Exercise goal: All of the data that follows is to be printed exactly, without pictures.

- Opening Delimiter -

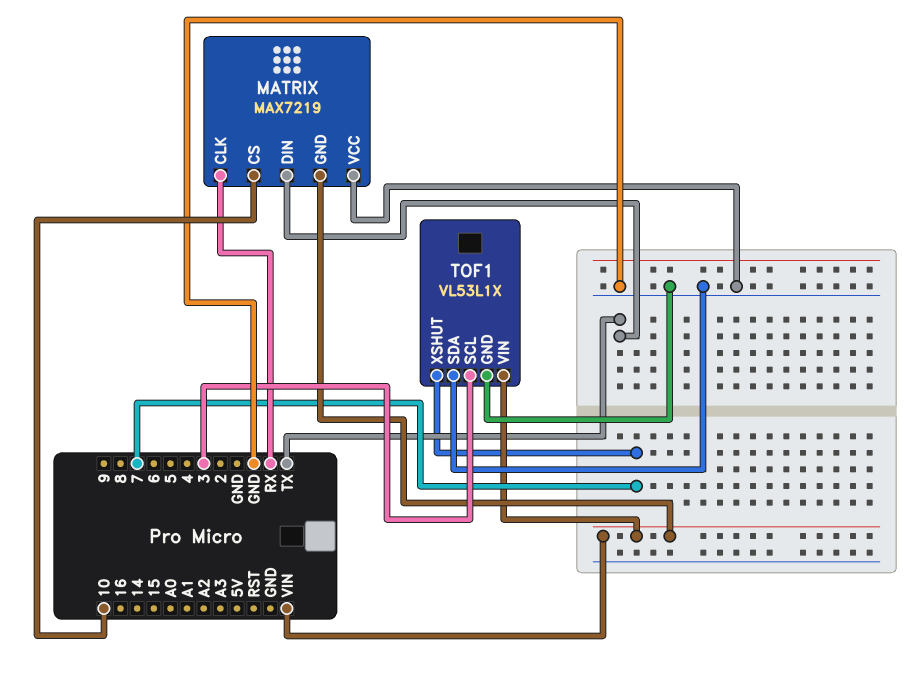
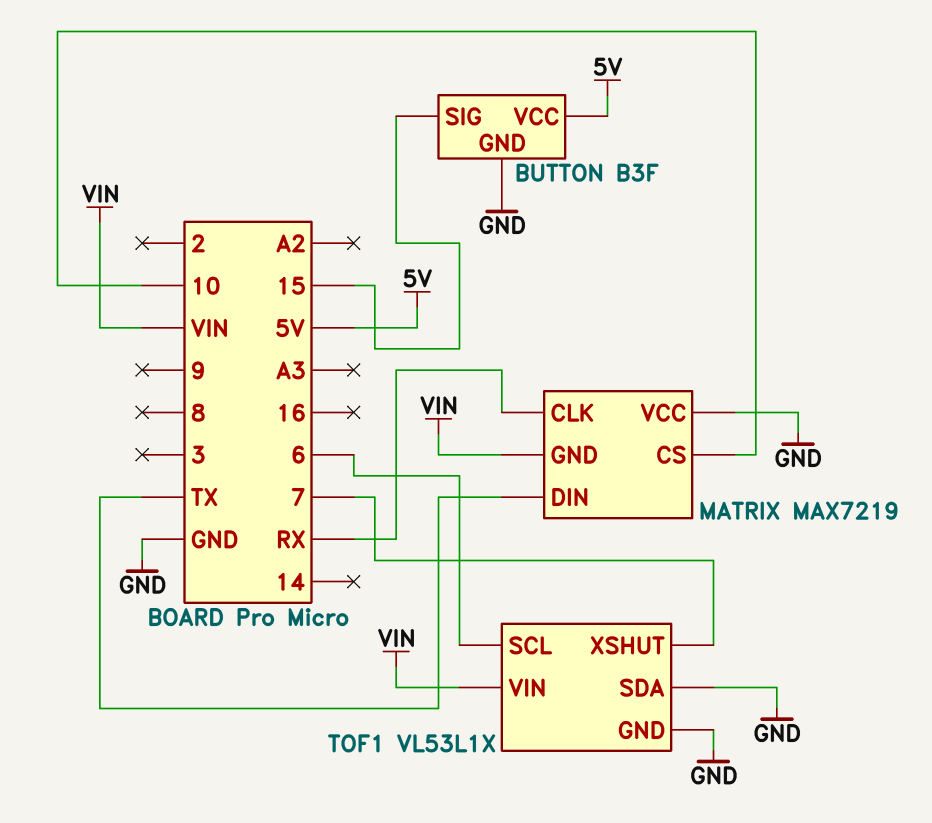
BUTTON: none -> B3F
BUTTON pin GND: none -> GND
BUTTON pin SIG: none -> 15
BUTTON pin VCC: none -> 5V
TOF1 pin SCL: 3 -> 6

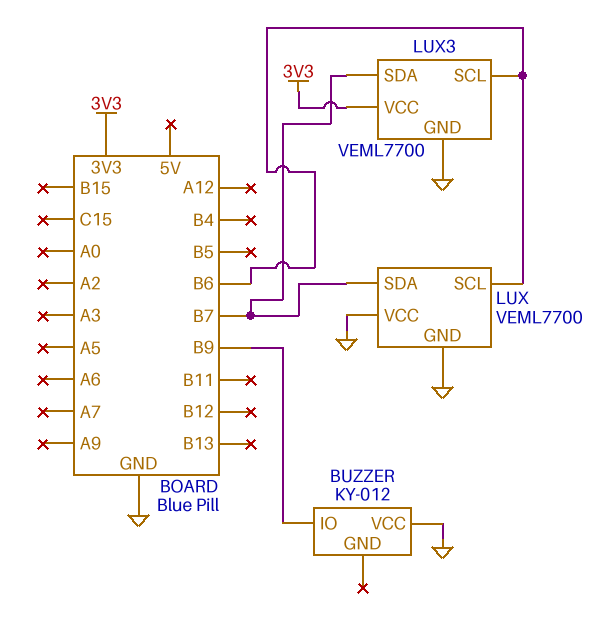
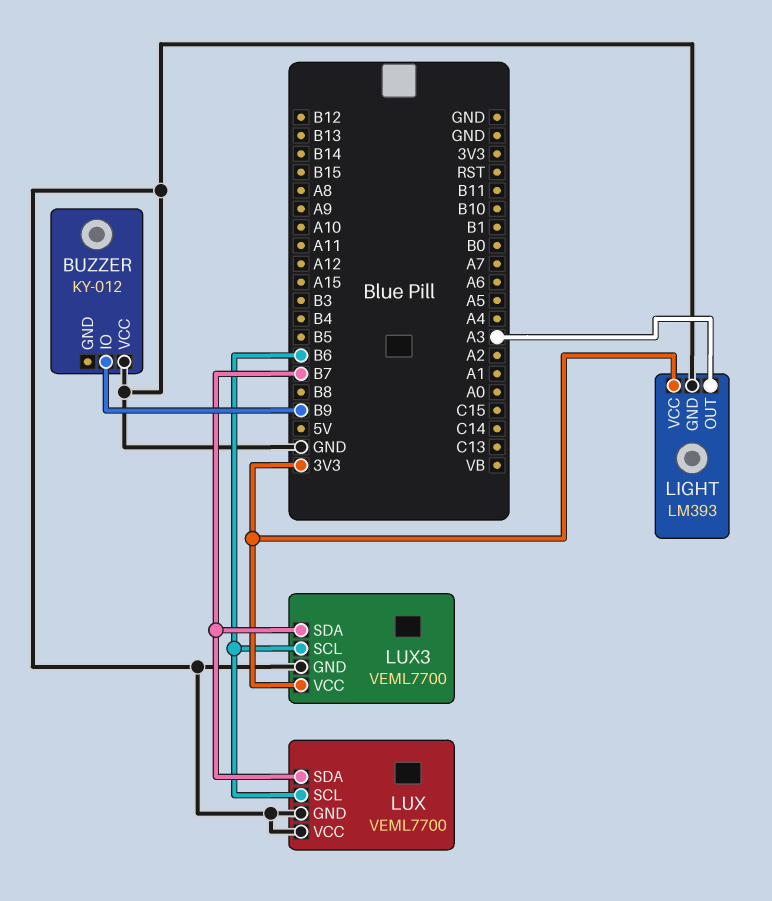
LIGHT: none -> LM393
LIGHT pin GND: none -> GND
LIGHT pin OUT: none -> A3
LIGHT pin VCC: none -> 3V3

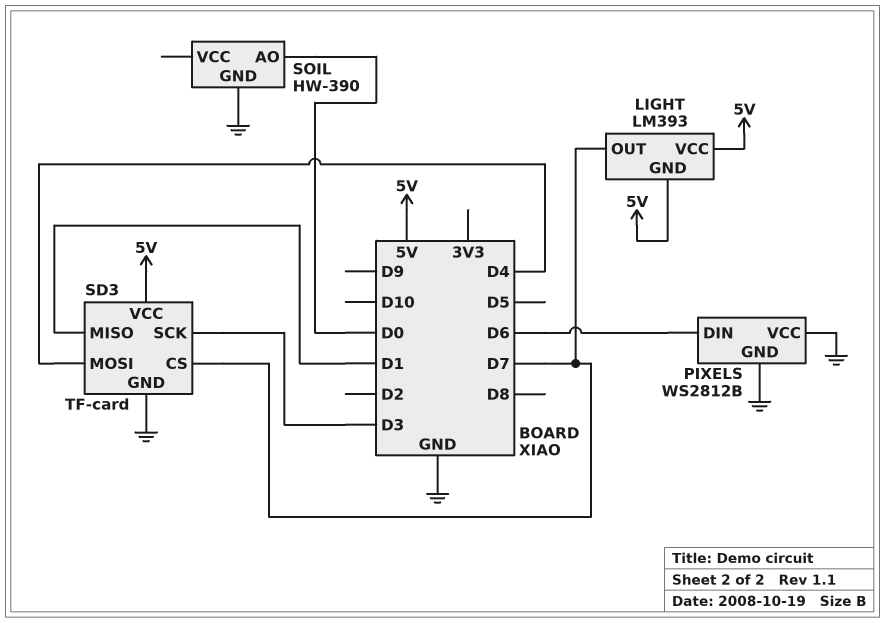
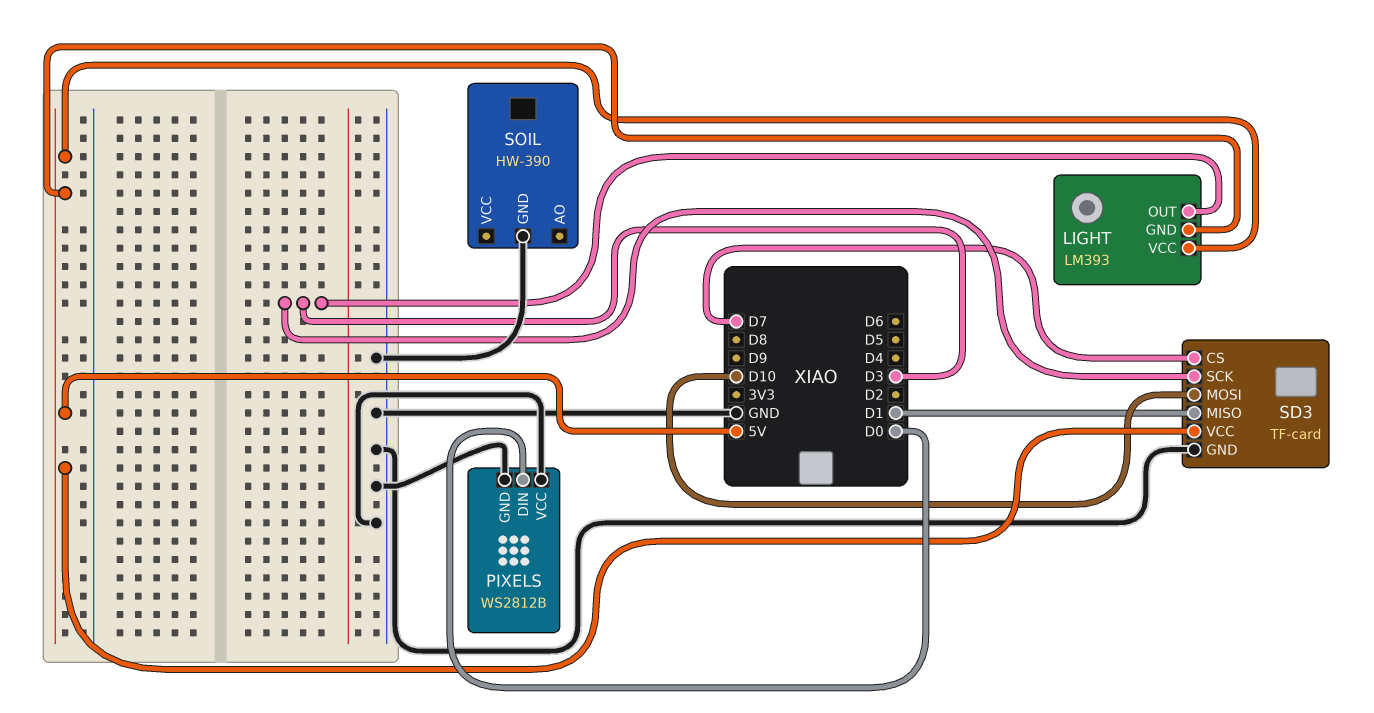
LIGHT pin OUT: D7 -> D3
PIXELS pin DIN: D6 -> D0
SD3 pin MOSI: D4 -> D10
SOIL pin AO: D0 -> none

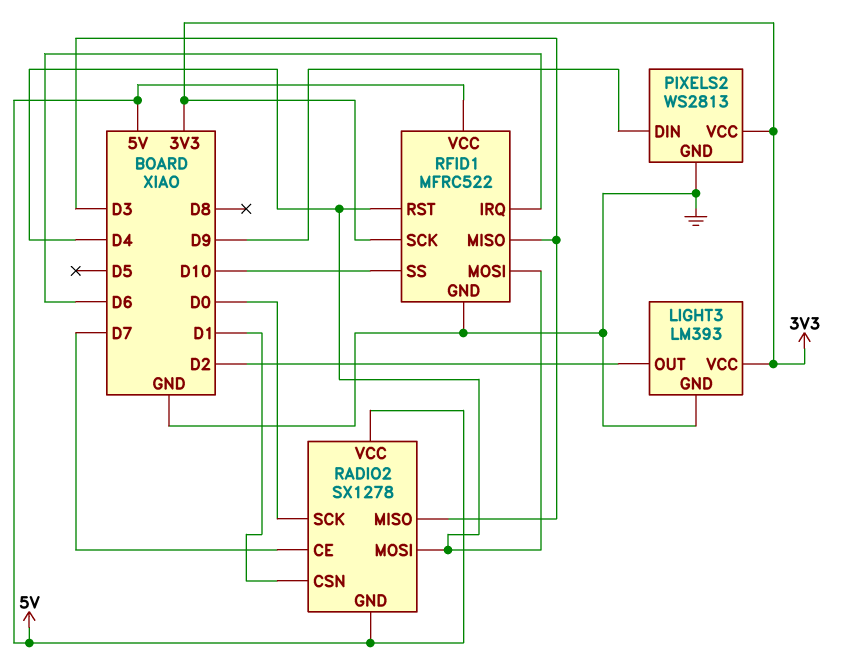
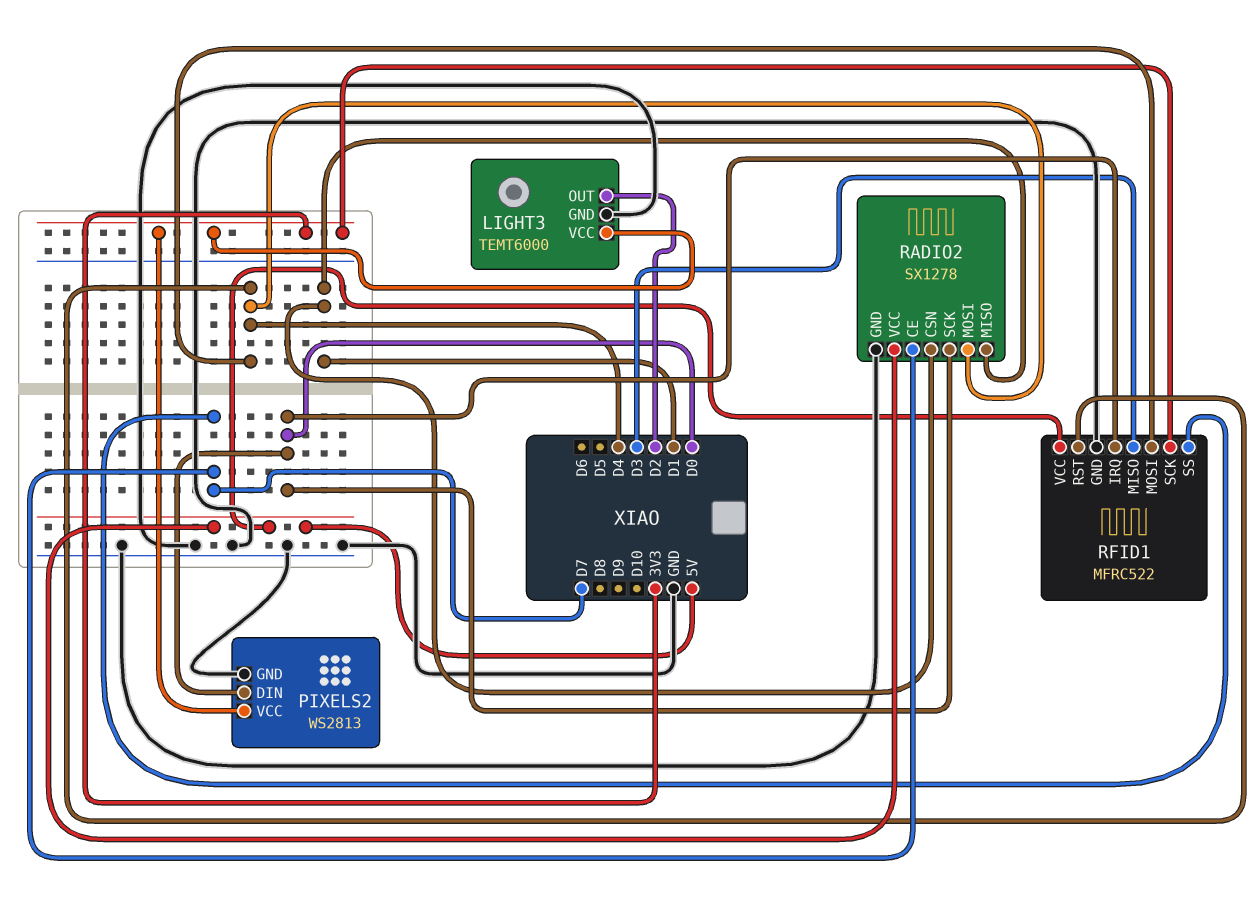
LIGHT3: LM393 -> TEMT6000
PIXELS2 pin DIN: D9 -> D0
RADIO2 pin GND: 5V -> GND
RADIO2 pin MISO: D3 -> D1
RFID1 pin IRQ: D6 -> D0
RFID1 pin SS: D10 -> D7

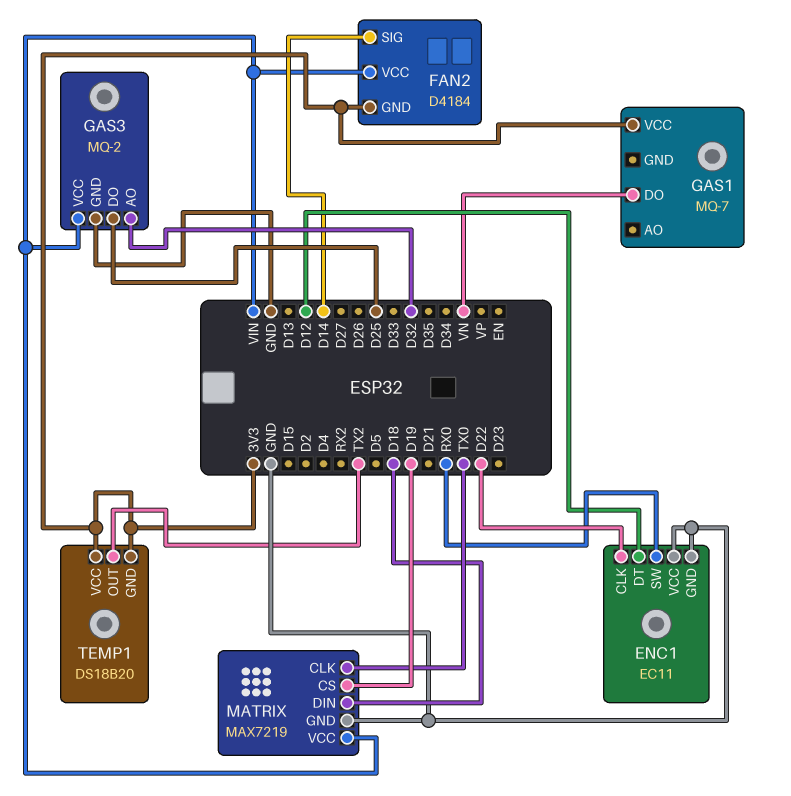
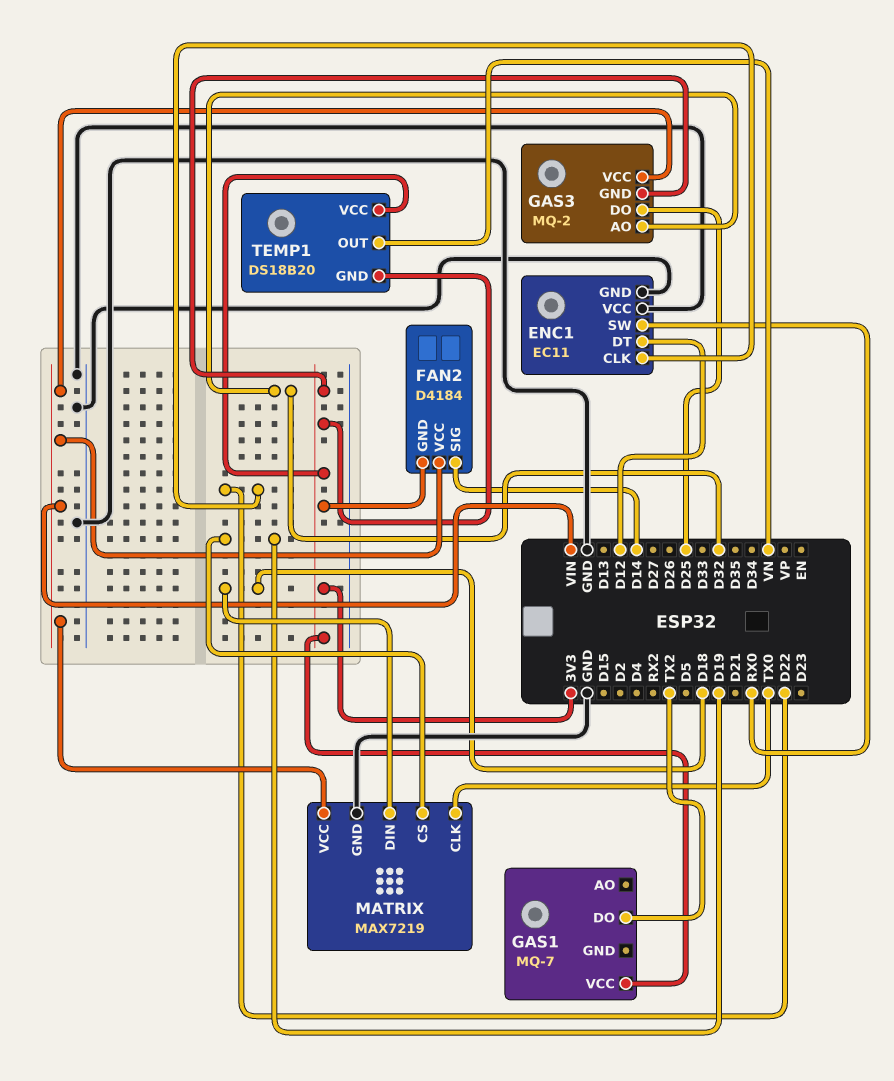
GAS1 pin DO: VN -> TX2
GAS3 pin GND: GND -> 3V3
TEMP1 pin OUT: TX2 -> VN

- Closing Delimiter -

Result of the task:
BUTTON: none -> B3F
BUTTON pin GND: none -> GND
BUTTON pin SIG: none -> 15
BUTTON pin VCC: none -> 5V
TOF1 pin SCL: 3 -> 6

LIGHT: none -> LM393
LIGHT pin GND: none -> GND
LIGHT pin OUT: none -> A3
LIGHT pin VCC: none -> 3V3

LIGHT pin OUT: D7 -> D3
PIXELS pin DIN: D6 -> D0
SD3 pin MOSI: D4 -> D10
SOIL pin AO: D0 -> none

LIGHT3: LM393 -> TEMT6000
PIXELS2 pin DIN: D9 -> D0
RADIO2 pin GND: 5V -> GND
RADIO2 pin MISO: D3 -> D1
RFID1 pin IRQ: D6 -> D0
RFID1 pin SS: D10 -> D7

GAS1 pin DO: VN -> TX2
GAS3 pin GND: GND -> 3V3
TEMP1 pin OUT: TX2 -> VN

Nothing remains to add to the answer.